• _What to produce_
Output all of the data exactly as it appears, but leave out any pictures it contains.

• _Raw data_
◇ ◇ ◇

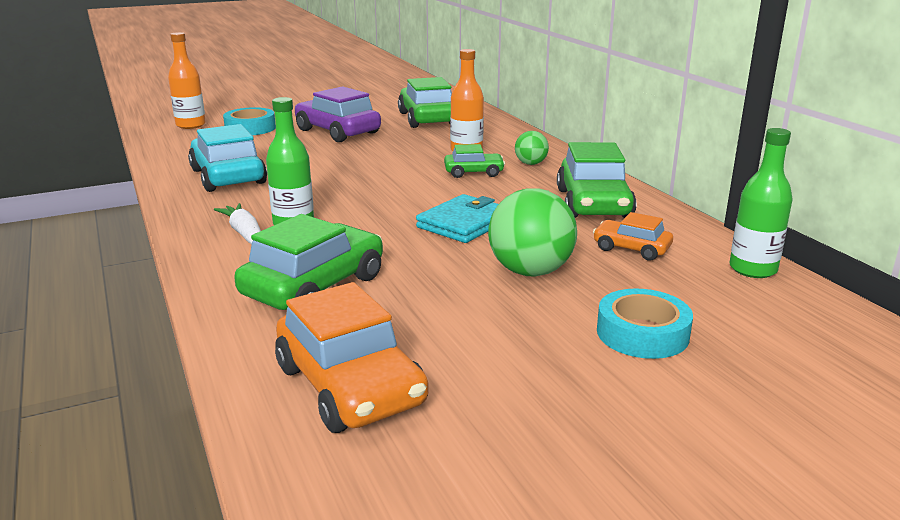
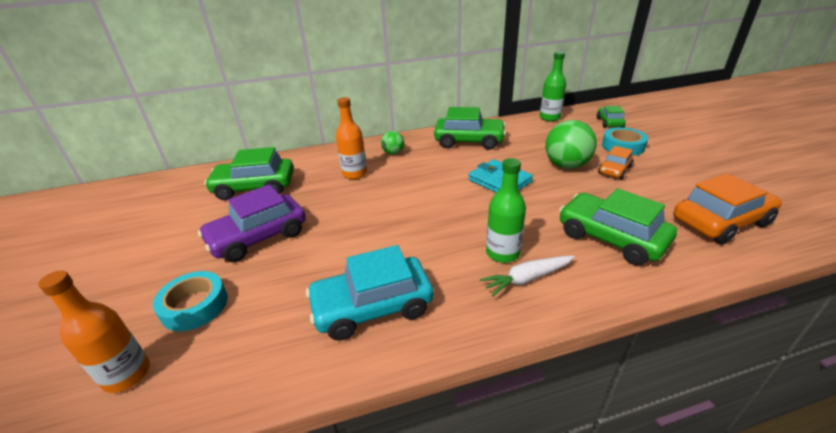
camera: 80 degrees left, 10 degrees up
(474, 172) = (404, 173): green car -> green car (609, 122)
(631, 248) = (531, 138): orange car -> orange car (614, 170)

◇ ◇ ◇

• _The completed task_
camera: 80 degrees left, 10 degrees up
(474, 172) = (404, 173): green car -> green car (609, 122)
(631, 248) = (531, 138): orange car -> orange car (614, 170)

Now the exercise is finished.